- **Your task**:
Say only the number of lines in the entries below that contain "DRIVER".

--- Given records Enclosed Below ---

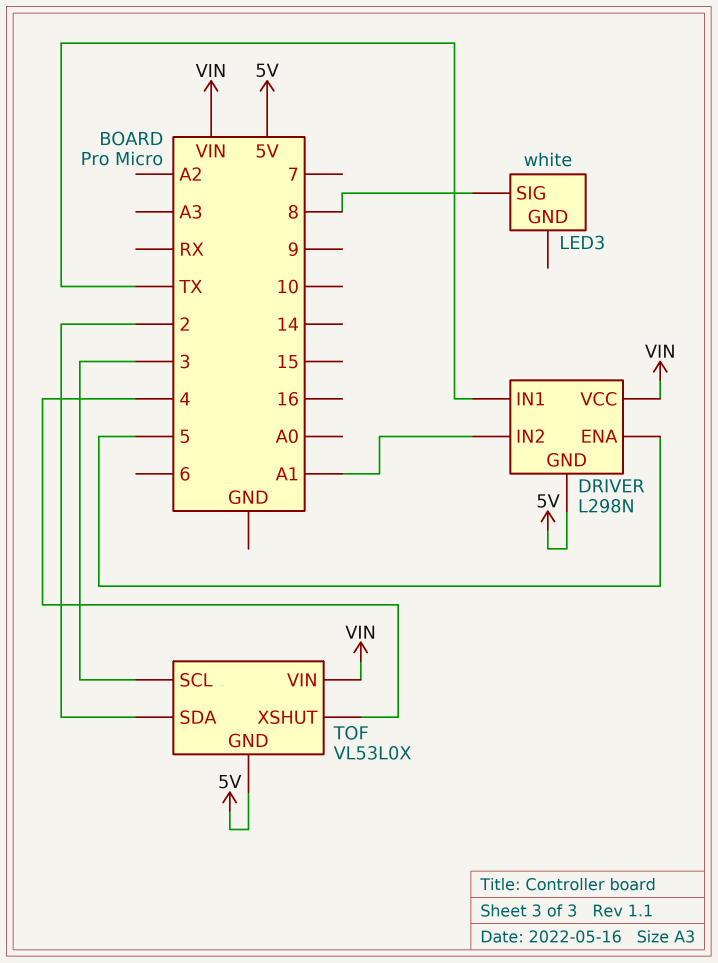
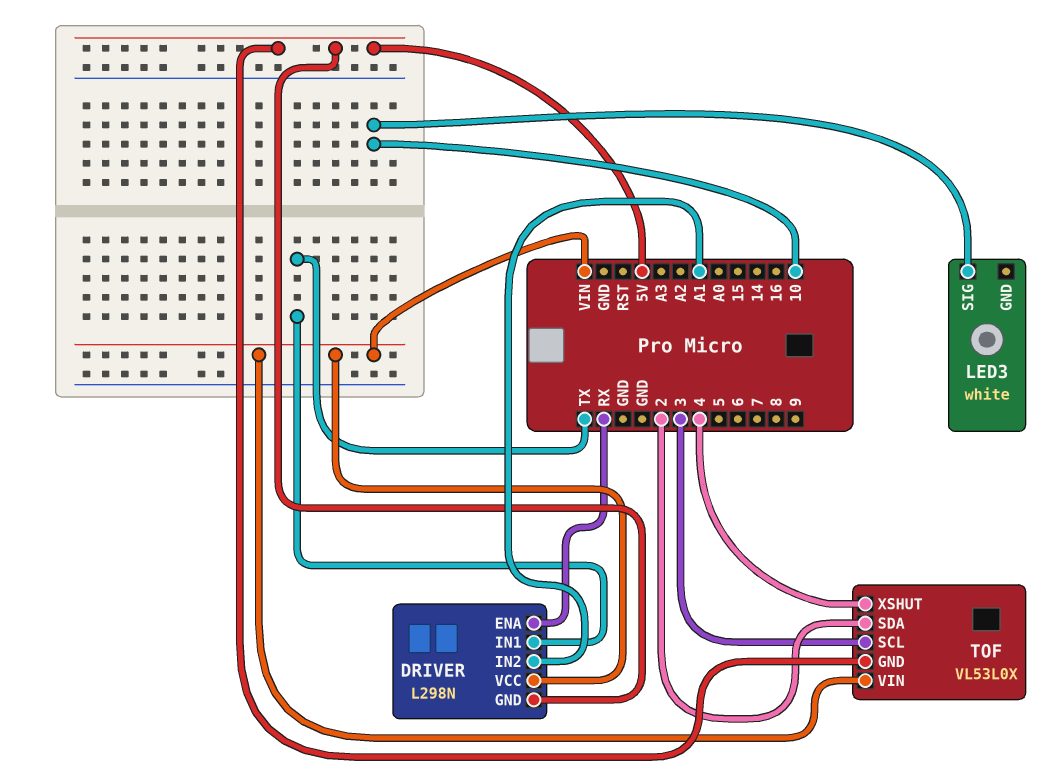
DRIVER pin ENA: 5 -> RX
LED3 pin SIG: 8 -> 10

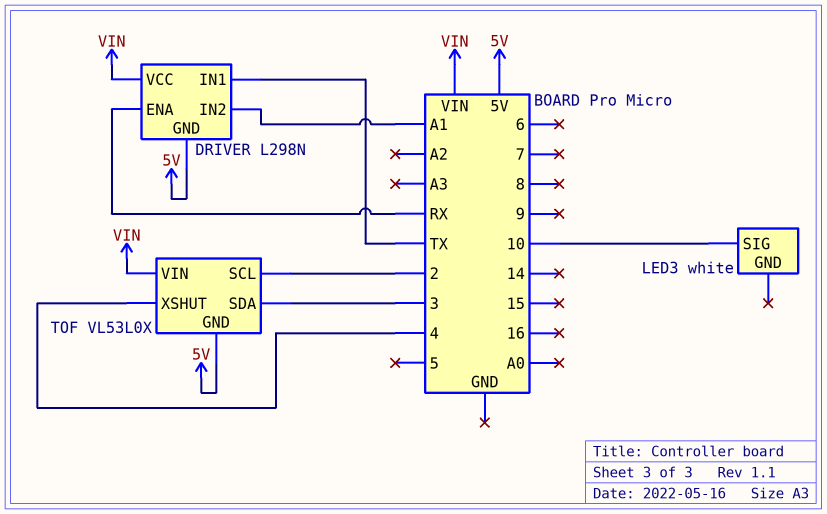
TOF pin SCL: 3 -> 2
TOF pin SDA: 2 -> 3

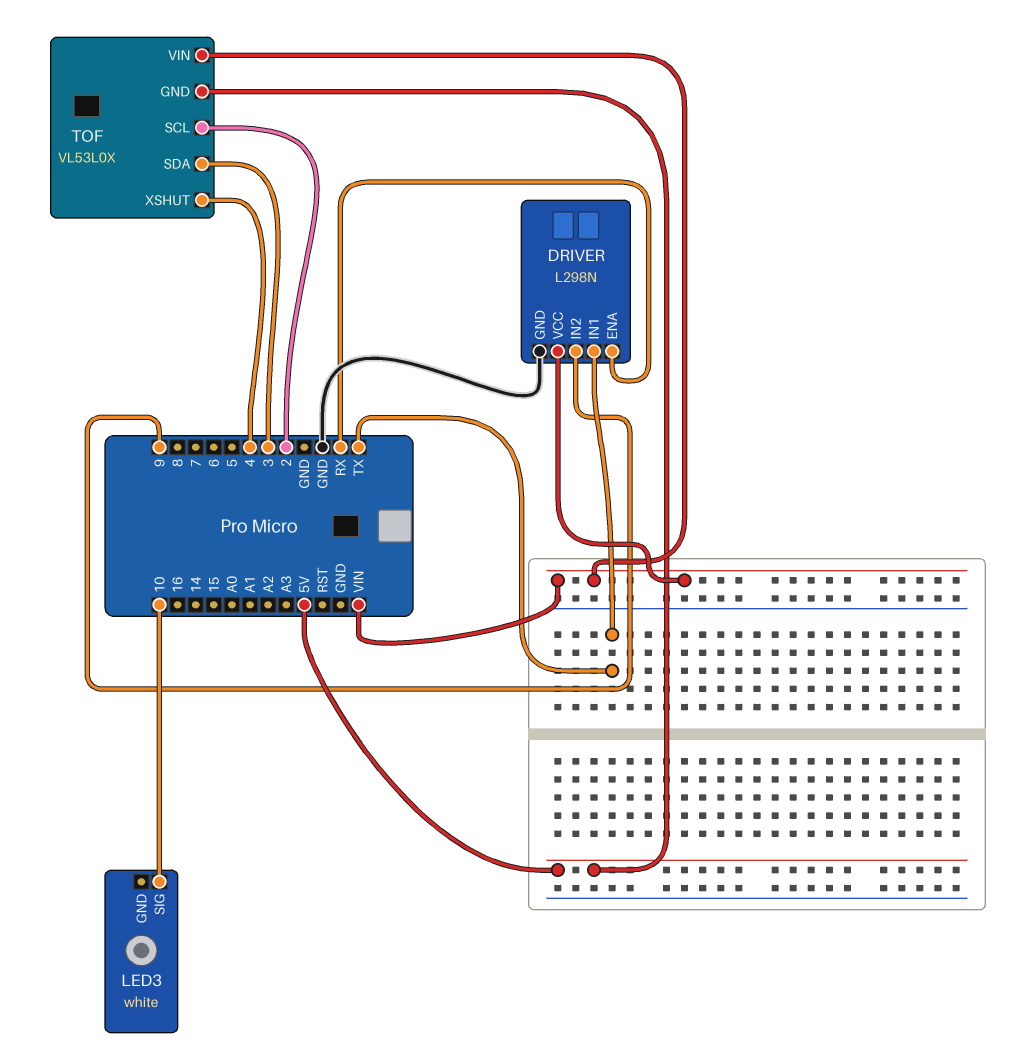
DRIVER pin GND: 5V -> GND
DRIVER pin IN2: A1 -> 9

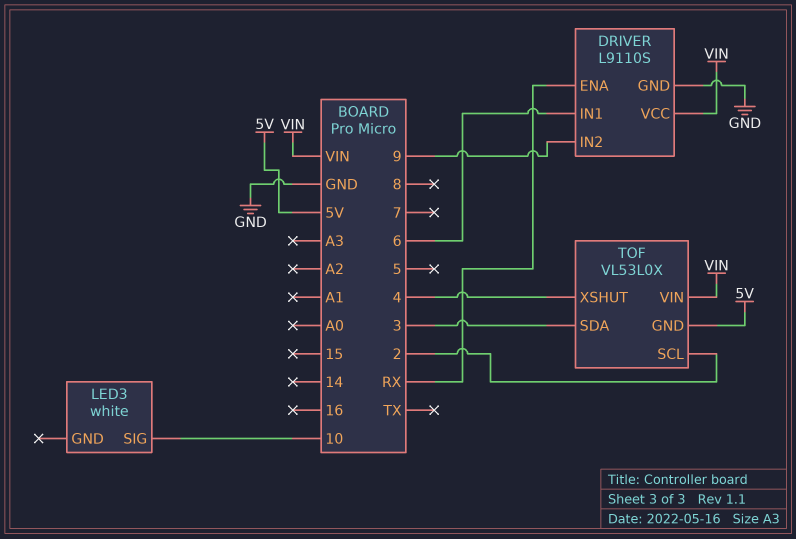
DRIVER: L298N -> L9110S
DRIVER pin IN1: TX -> 6

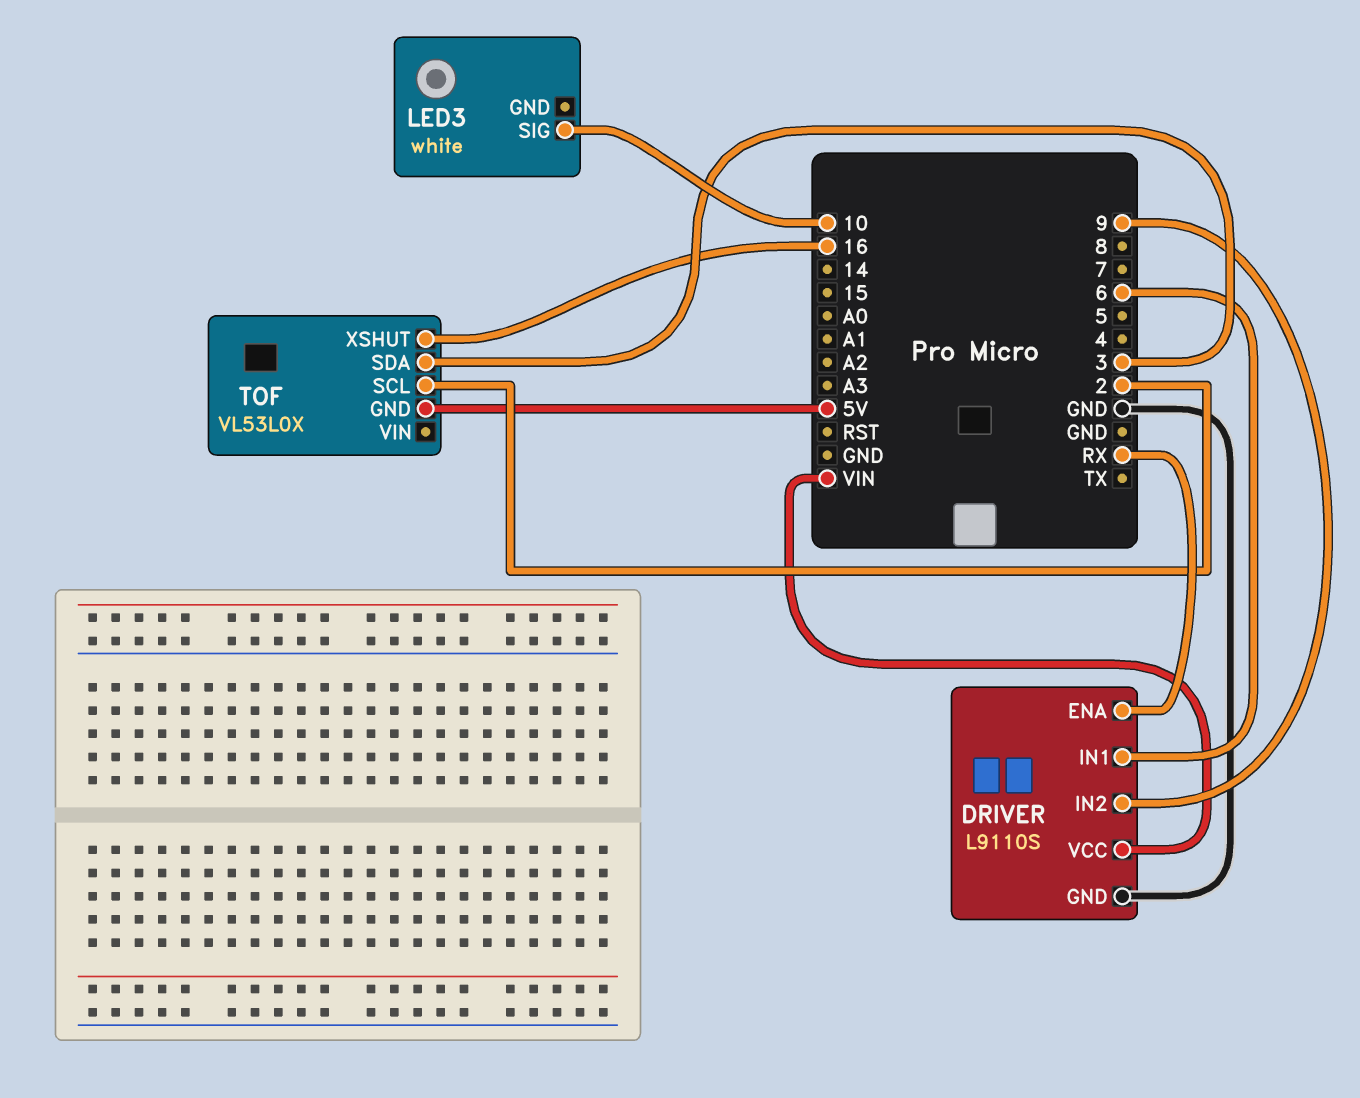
TOF pin VIN: VIN -> none
TOF pin XSHUT: 4 -> 16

--- End of Enclosed Given records ---

- **Answer to this exercise**:
5